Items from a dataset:

★ ★ ★ ★ ★ ★ ★

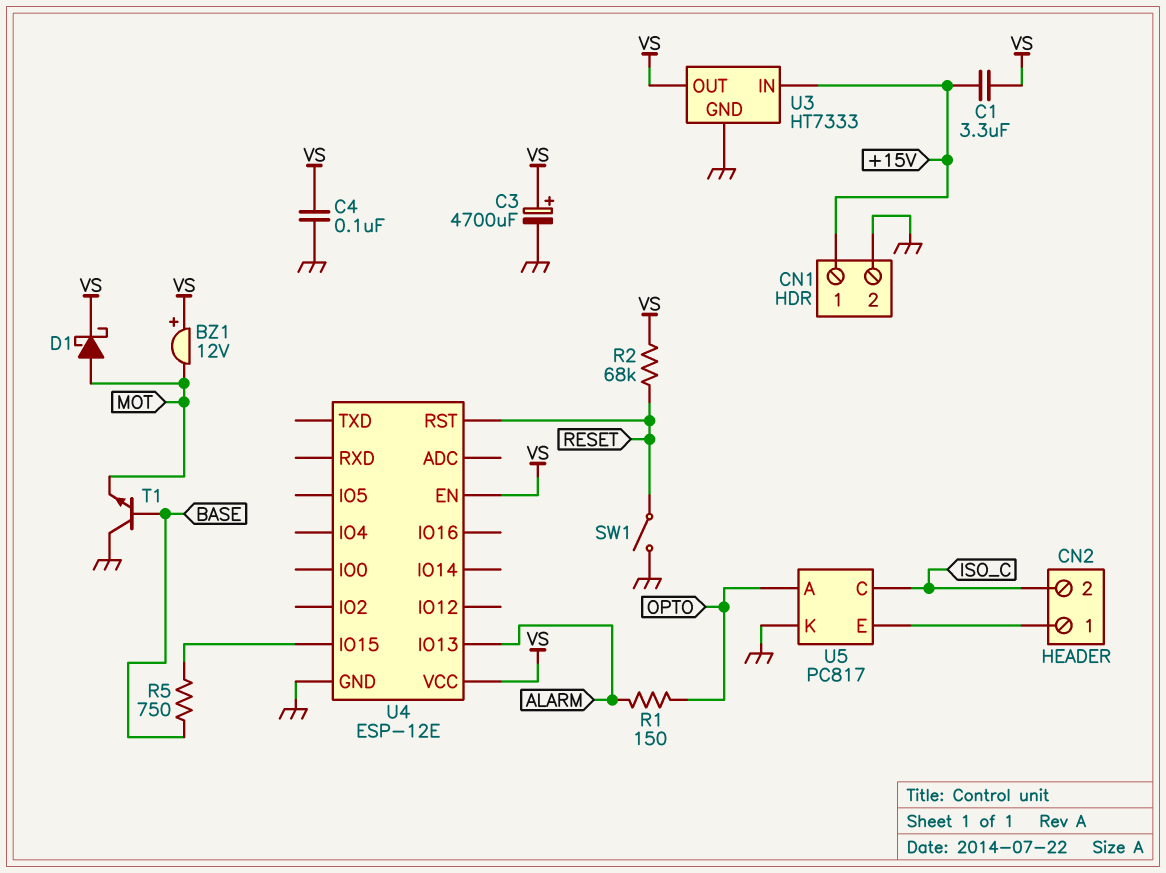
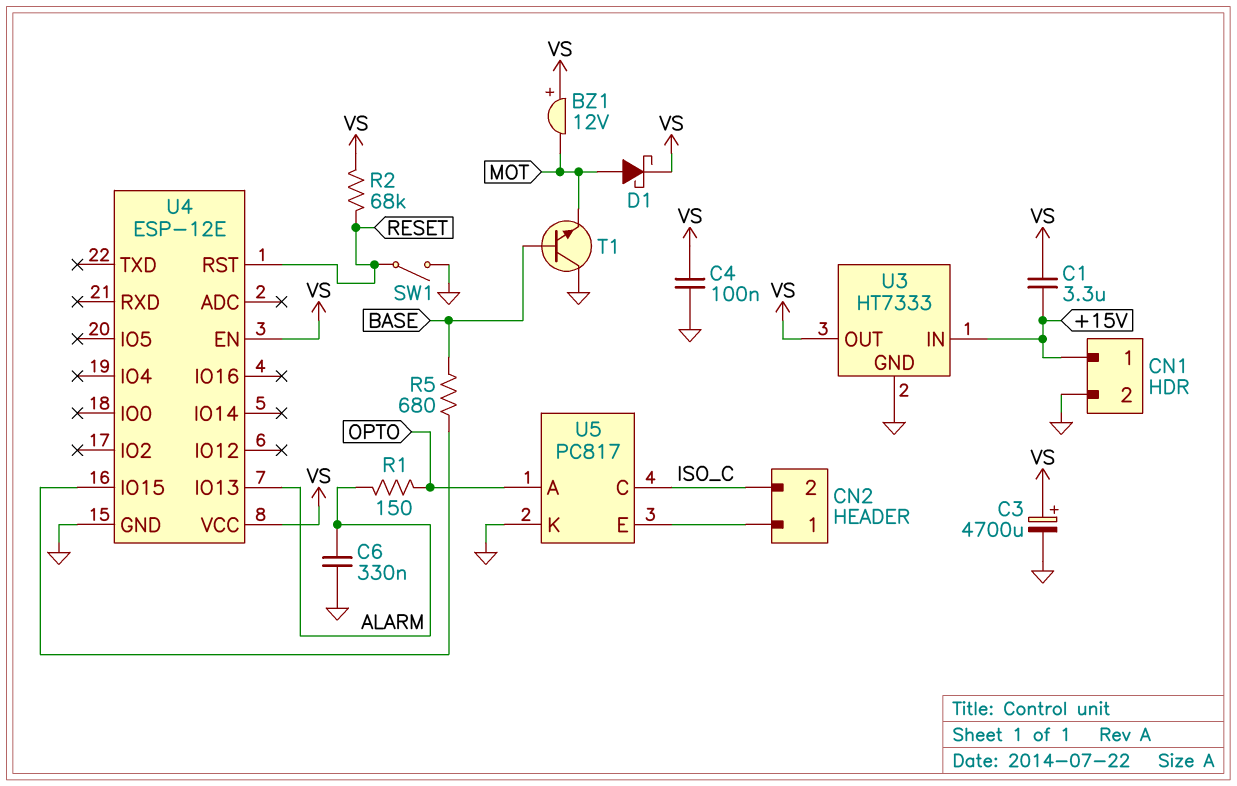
C6: none -> 330nF (ALARM, GND)
R5: 750 (BASE, U4/IO15) -> 680 (BASE, U4/IO15)

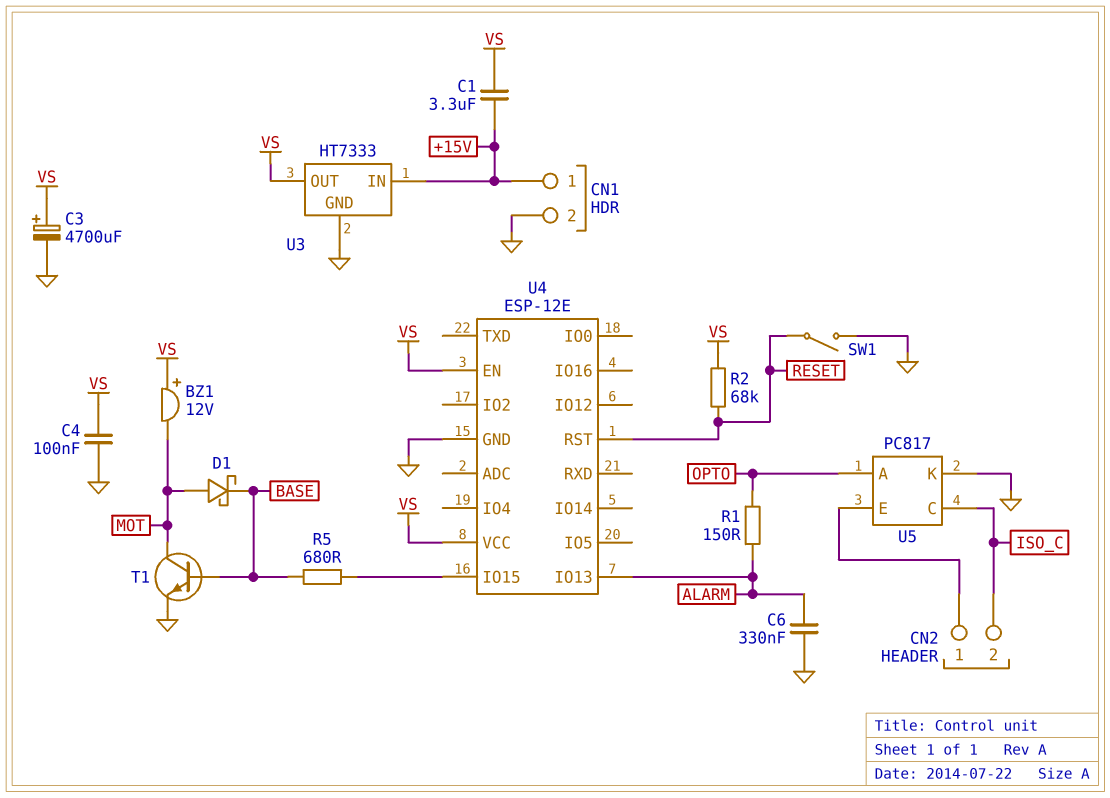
D1: schottky (A MOT, K VS) -> schottky (A MOT, K BASE)
T1: NPN (B BASE, C GND, E MOT) -> NPN (B BASE, C MOT, E GND)

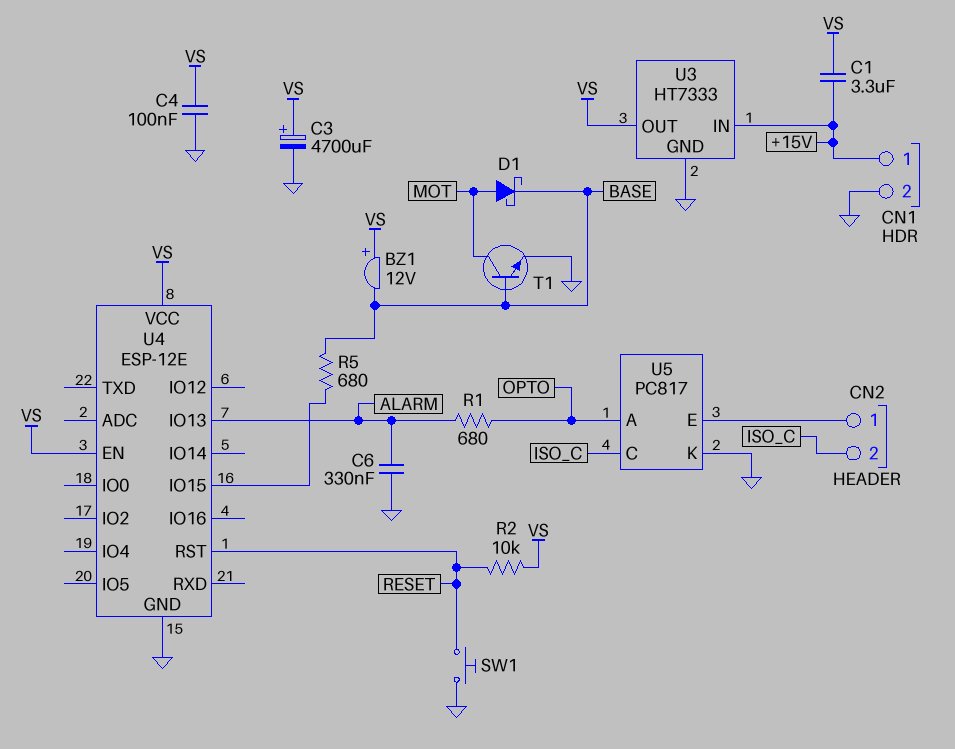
BZ1: buzzer 12V (plus VS, minus MOT) -> buzzer 12V (plus VS, minus BASE)
R1: 150 (ALARM, OPTO) -> 680 (ALARM, OPTO)
R2: 68k (RESET, VS) -> 10k (RESET, VS)
SW1: switch (GND, RESET) -> button (GND, RESET)

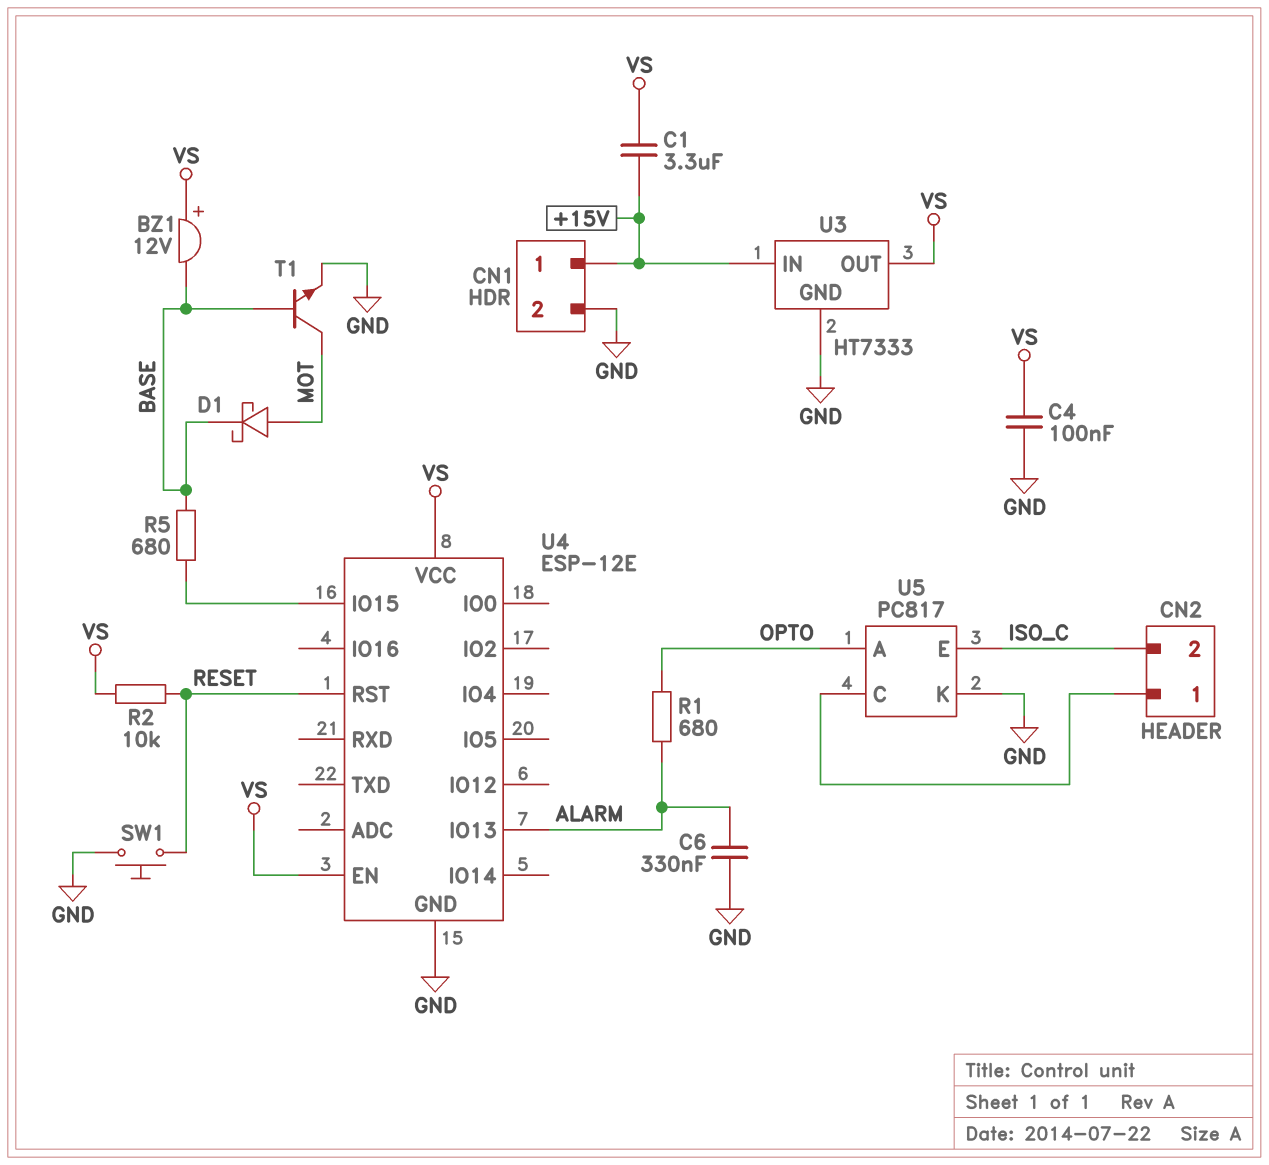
C3: 4700uF (plus VS, minus GND) -> none
U5 pin C: ISO_C -> CN2/1
U5 pin E: CN2/1 -> ISO_C

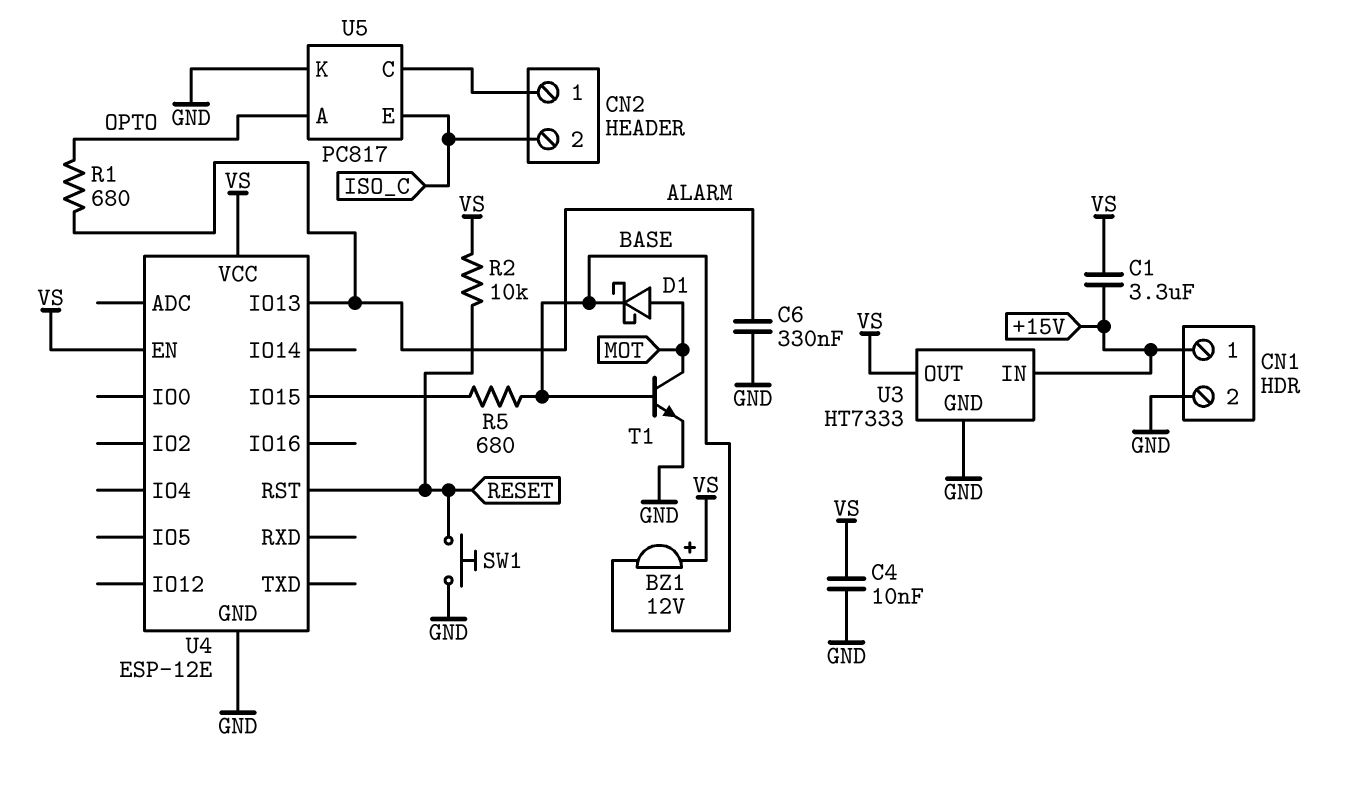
C4: 100nF (GND, VS) -> 10nF (GND, VS)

★ ★ ★ ★ ★ ★ ★

- _Exercise description_
Print exactly the lines from the first line of the records above through the line containing "R1: 150 (ALARM, OPTO) -> 680 (ALARM, OPTO)", leaving out the pictures.

- _Written response_
C6: none -> 330nF (ALARM, GND)
R5: 750 (BASE, U4/IO15) -> 680 (BASE, U4/IO15)

D1: schottky (A MOT, K VS) -> schottky (A MOT, K BASE)
T1: NPN (B BASE, C GND, E MOT) -> NPN (B BASE, C MOT, E GND)

BZ1: buzzer 12V (plus VS, minus MOT) -> buzzer 12V (plus VS, minus BASE)
R1: 150 (ALARM, OPTO) -> 680 (ALARM, OPTO)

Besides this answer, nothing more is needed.